::: Data section

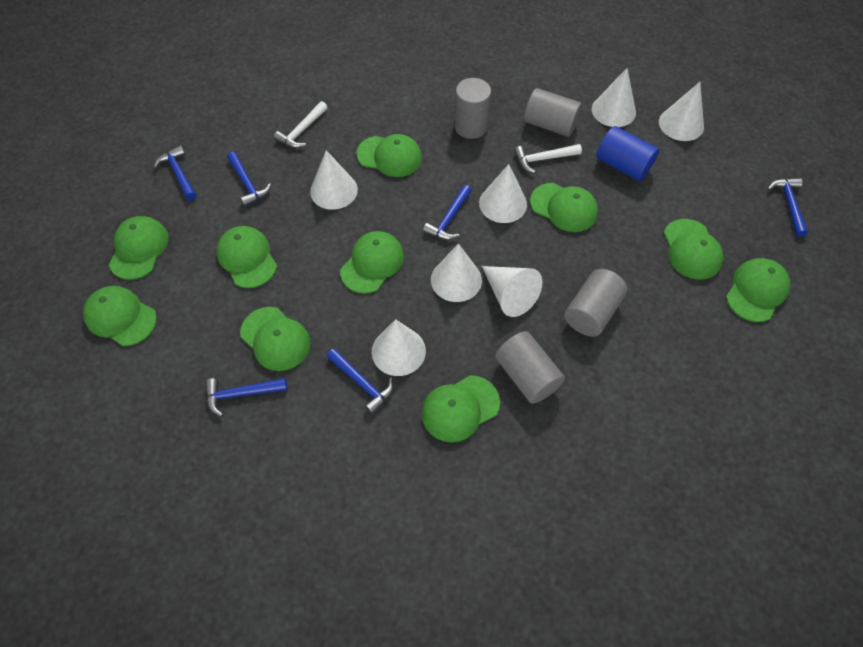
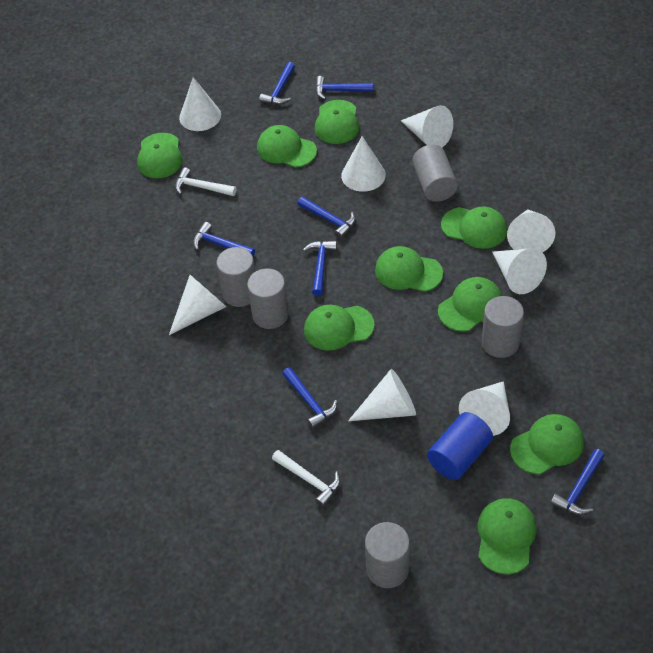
blue hammer: 6 -> 7
green cap: 10 -> 9
grey cylinder: 4 -> 5
white cone: 7 -> 8

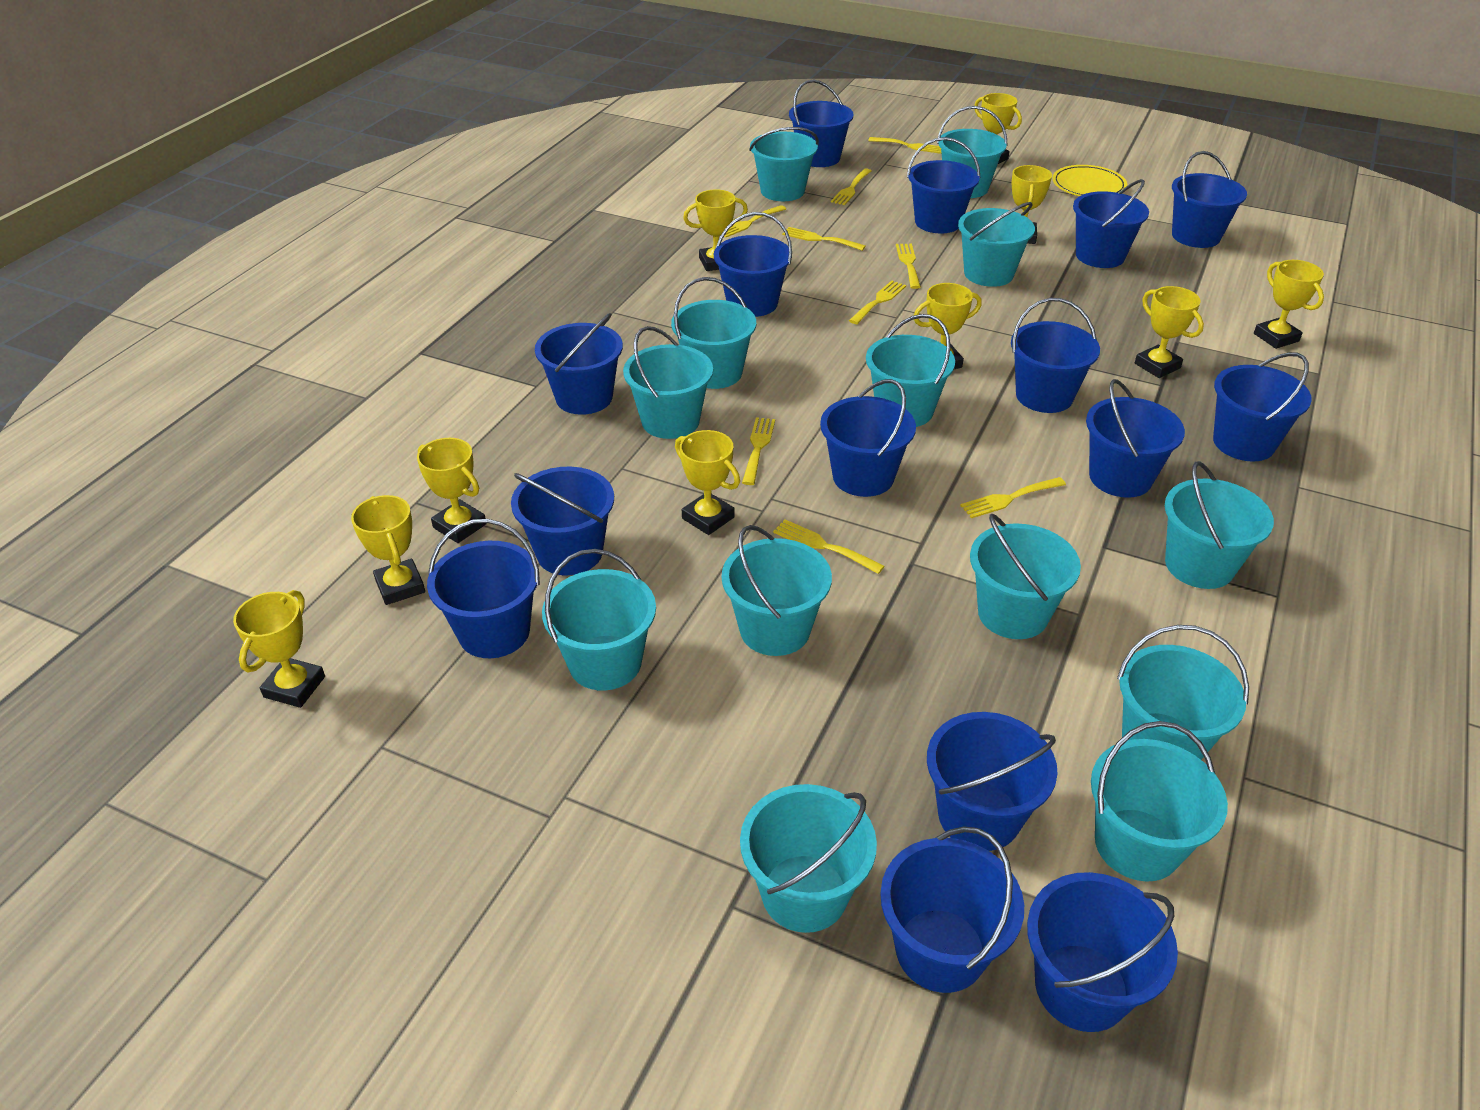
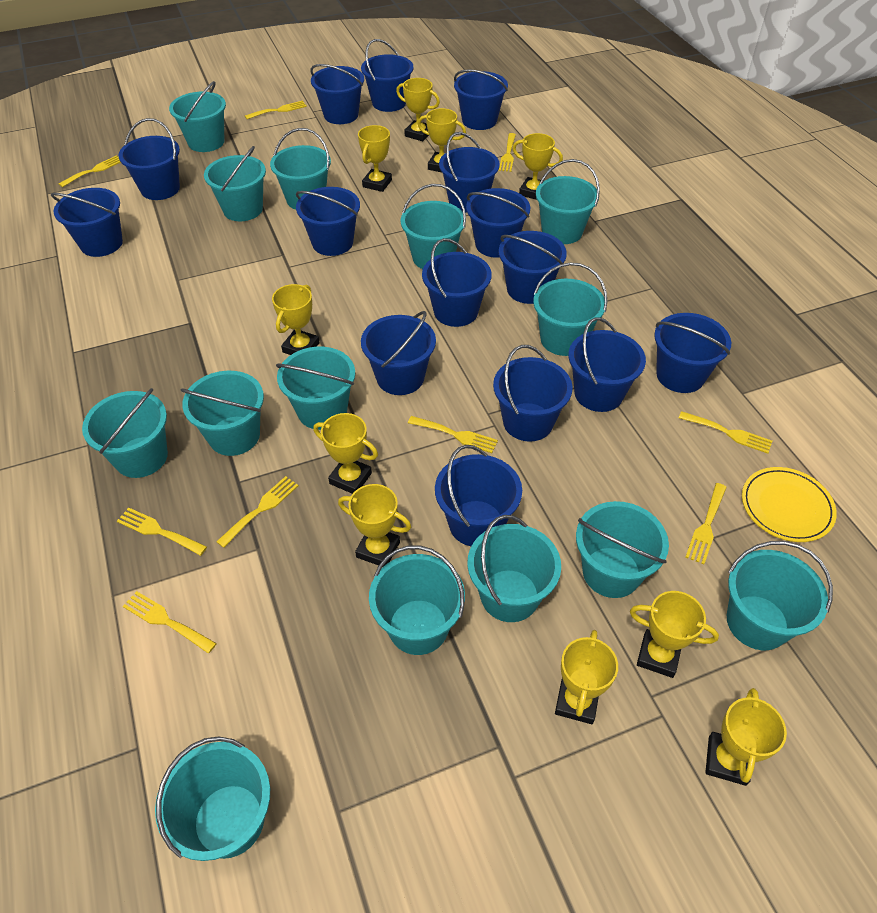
turquoise bucket: 13 -> 14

::::::

● Work item
Write out exactly the lines from the one containing "grey cylinder: 4 -> 5" through the end of the records above, both included, leaving all pictures out.

● Exercise response
grey cylinder: 4 -> 5
white cone: 7 -> 8

turquoise bucket: 13 -> 14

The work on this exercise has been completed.